GIVEN ENTRIES
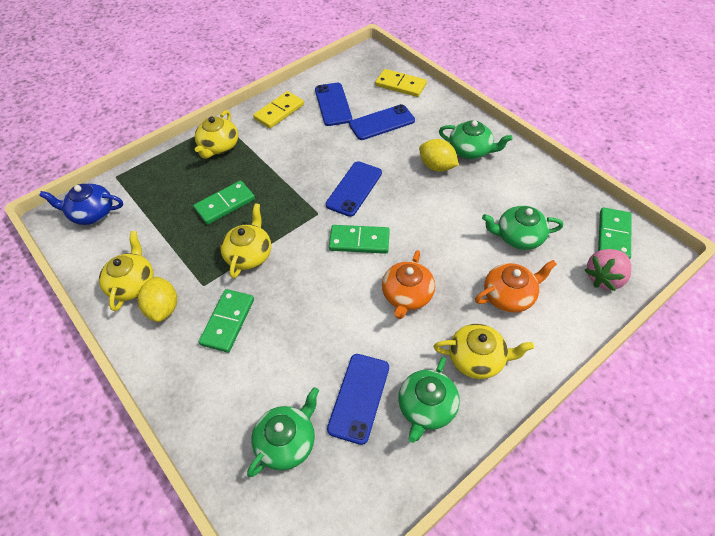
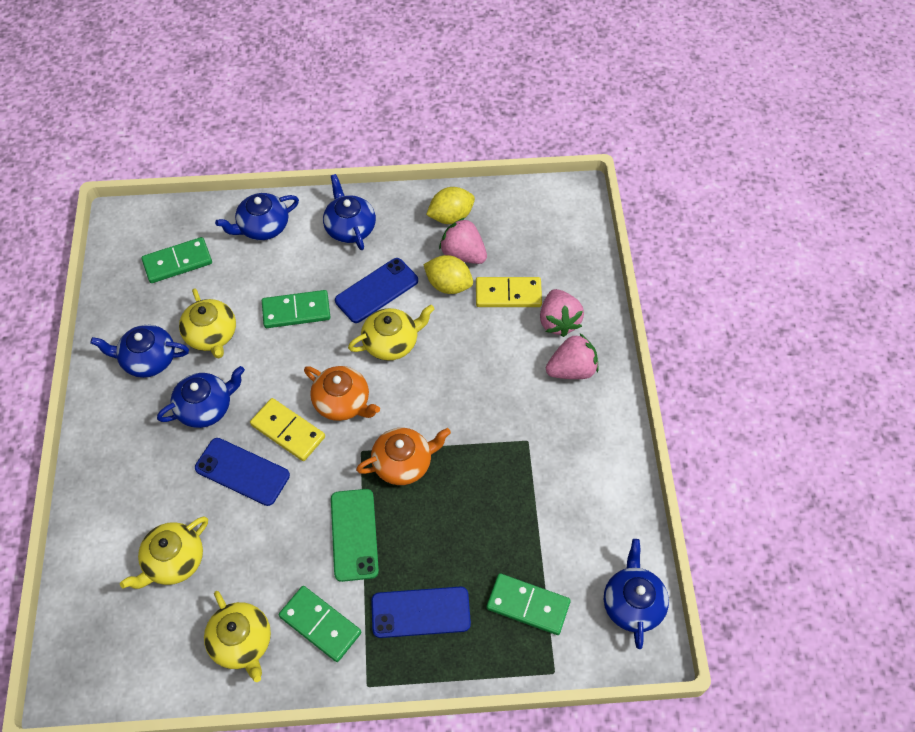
blue phone: 4 -> 3
blue teapot: 1 -> 5
green phone: 0 -> 1
green teapot: 4 -> 0
pink strawberry: 1 -> 3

WORK REQUEST
Could the entries above be printed again exactly, apart from the pictures?

ANSWER BOX
blue phone: 4 -> 3
blue teapot: 1 -> 5
green phone: 0 -> 1
green teapot: 4 -> 0
pink strawberry: 1 -> 3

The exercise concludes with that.